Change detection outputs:
-----

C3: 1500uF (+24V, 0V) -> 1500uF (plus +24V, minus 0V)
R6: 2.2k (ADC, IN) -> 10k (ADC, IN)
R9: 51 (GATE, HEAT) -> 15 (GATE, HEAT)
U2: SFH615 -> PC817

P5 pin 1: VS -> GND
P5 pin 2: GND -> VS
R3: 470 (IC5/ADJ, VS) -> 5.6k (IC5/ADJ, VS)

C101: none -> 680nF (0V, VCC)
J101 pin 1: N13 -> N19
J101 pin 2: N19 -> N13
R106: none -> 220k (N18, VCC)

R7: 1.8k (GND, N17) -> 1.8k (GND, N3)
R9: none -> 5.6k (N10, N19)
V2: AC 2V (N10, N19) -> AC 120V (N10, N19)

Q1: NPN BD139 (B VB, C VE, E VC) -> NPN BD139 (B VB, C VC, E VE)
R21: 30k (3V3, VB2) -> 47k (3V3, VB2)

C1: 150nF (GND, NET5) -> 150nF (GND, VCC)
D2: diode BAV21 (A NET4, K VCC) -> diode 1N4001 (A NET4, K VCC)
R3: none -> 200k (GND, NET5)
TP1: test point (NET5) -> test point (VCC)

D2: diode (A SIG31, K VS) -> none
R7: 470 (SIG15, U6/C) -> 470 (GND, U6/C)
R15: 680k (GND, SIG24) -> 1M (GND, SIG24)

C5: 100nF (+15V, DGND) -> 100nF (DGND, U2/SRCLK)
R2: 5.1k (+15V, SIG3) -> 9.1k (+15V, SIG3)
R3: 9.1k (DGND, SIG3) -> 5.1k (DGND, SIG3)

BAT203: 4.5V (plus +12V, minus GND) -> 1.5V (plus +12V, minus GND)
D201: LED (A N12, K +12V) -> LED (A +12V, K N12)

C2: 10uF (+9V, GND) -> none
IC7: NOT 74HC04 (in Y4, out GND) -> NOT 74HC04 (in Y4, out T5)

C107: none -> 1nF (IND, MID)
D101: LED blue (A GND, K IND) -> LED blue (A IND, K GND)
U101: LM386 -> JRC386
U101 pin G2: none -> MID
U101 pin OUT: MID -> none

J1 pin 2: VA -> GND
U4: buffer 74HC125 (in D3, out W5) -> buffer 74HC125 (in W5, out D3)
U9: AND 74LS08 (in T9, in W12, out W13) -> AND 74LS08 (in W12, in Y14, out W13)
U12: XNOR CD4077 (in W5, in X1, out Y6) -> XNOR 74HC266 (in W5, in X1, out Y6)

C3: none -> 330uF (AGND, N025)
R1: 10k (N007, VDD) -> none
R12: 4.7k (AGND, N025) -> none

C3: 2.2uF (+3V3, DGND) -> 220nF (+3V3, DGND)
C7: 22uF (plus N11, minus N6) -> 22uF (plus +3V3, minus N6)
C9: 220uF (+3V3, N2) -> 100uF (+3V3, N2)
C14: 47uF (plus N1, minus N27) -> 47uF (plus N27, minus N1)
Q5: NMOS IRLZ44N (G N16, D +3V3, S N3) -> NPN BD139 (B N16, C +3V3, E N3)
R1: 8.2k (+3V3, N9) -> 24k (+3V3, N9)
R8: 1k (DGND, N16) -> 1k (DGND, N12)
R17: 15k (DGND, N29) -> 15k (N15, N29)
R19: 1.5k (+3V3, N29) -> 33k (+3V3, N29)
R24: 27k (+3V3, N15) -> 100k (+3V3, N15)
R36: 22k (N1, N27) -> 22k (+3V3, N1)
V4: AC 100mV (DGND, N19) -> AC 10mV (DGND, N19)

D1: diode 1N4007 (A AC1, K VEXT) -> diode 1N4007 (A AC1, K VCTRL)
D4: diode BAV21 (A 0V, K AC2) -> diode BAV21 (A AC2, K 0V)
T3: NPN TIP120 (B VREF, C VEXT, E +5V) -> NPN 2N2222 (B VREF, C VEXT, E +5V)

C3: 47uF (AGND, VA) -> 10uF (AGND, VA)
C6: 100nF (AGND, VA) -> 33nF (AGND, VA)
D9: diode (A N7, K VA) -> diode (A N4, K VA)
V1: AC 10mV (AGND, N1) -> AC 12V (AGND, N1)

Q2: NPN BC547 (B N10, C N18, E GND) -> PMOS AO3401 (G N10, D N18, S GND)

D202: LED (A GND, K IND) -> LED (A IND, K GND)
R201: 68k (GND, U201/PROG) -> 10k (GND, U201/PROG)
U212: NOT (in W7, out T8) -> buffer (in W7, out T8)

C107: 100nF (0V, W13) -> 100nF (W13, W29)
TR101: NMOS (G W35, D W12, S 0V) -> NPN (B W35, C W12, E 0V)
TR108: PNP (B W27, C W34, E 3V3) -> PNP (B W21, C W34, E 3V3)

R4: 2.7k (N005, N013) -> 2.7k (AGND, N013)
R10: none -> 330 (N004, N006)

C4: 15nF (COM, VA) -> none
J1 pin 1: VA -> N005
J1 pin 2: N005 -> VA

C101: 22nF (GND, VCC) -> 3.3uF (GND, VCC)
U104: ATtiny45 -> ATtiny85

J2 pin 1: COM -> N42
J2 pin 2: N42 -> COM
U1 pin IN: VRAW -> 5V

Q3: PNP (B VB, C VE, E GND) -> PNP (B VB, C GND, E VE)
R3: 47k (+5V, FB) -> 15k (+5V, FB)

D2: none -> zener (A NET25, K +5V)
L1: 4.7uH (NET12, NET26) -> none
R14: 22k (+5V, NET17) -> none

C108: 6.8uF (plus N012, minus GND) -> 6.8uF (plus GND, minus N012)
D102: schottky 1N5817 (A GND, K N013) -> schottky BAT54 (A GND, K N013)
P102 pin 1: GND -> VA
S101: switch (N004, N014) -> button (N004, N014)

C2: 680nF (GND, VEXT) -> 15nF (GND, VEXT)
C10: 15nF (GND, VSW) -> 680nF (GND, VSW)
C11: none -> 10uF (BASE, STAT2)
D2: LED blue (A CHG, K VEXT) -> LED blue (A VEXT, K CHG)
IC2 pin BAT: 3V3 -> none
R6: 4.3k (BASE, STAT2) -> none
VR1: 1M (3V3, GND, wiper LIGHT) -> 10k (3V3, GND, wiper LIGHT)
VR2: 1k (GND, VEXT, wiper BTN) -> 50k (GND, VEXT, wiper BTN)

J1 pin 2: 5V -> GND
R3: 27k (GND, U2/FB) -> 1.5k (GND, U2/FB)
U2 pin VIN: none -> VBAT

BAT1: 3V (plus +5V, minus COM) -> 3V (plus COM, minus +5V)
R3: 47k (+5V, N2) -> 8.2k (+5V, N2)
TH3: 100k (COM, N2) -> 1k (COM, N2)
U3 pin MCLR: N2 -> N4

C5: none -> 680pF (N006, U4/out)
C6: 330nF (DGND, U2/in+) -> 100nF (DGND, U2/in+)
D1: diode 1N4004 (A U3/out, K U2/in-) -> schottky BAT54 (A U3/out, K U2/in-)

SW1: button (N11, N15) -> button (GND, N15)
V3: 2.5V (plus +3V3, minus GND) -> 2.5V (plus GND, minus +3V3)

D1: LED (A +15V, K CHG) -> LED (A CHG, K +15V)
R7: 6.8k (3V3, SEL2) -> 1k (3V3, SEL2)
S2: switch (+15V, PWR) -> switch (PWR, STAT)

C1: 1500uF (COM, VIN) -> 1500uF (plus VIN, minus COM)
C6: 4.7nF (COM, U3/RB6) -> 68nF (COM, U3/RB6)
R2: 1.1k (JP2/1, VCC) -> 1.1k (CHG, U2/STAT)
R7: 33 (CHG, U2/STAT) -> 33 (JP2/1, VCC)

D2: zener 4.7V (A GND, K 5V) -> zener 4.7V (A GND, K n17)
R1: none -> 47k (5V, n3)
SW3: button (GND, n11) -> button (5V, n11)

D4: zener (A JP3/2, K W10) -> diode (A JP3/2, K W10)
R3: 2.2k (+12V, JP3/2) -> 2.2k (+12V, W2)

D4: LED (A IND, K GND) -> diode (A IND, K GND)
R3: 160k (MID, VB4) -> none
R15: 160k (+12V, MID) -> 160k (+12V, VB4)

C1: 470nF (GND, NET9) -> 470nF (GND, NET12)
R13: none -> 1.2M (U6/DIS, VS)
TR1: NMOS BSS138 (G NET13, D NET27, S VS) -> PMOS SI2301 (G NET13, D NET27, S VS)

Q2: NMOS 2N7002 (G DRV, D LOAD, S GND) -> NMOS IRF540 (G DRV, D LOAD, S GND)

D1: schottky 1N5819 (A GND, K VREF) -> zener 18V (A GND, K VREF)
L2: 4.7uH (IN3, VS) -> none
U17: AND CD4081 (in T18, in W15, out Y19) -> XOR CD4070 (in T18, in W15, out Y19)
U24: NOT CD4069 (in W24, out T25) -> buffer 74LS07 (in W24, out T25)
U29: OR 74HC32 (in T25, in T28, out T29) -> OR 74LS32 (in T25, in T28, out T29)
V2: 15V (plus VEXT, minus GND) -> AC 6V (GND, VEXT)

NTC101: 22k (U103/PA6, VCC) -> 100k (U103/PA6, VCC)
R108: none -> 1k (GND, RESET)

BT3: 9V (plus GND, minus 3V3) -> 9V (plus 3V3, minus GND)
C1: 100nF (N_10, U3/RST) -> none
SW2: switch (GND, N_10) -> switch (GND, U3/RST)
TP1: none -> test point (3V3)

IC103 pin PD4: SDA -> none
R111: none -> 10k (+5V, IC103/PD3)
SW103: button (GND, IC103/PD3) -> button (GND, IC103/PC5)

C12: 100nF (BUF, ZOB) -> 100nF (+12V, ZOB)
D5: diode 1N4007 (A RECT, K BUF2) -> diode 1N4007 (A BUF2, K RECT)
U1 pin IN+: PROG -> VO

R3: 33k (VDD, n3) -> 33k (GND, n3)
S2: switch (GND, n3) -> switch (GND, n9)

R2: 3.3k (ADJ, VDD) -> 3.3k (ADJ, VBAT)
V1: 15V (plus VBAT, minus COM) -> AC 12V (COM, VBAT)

-----

Task brief:
When you reach the line that contains "C1: 150nF (GND, NET5) -> 150nF (GND, VCC)", stop; output it and every line before it from the start of the data, exactly as written.

Reply:
C3: 1500uF (+24V, 0V) -> 1500uF (plus +24V, minus 0V)
R6: 2.2k (ADC, IN) -> 10k (ADC, IN)
R9: 51 (GATE, HEAT) -> 15 (GATE, HEAT)
U2: SFH615 -> PC817

P5 pin 1: VS -> GND
P5 pin 2: GND -> VS
R3: 470 (IC5/ADJ, VS) -> 5.6k (IC5/ADJ, VS)

C101: none -> 680nF (0V, VCC)
J101 pin 1: N13 -> N19
J101 pin 2: N19 -> N13
R106: none -> 220k (N18, VCC)

R7: 1.8k (GND, N17) -> 1.8k (GND, N3)
R9: none -> 5.6k (N10, N19)
V2: AC 2V (N10, N19) -> AC 120V (N10, N19)

Q1: NPN BD139 (B VB, C VE, E VC) -> NPN BD139 (B VB, C VC, E VE)
R21: 30k (3V3, VB2) -> 47k (3V3, VB2)

C1: 150nF (GND, NET5) -> 150nF (GND, VCC)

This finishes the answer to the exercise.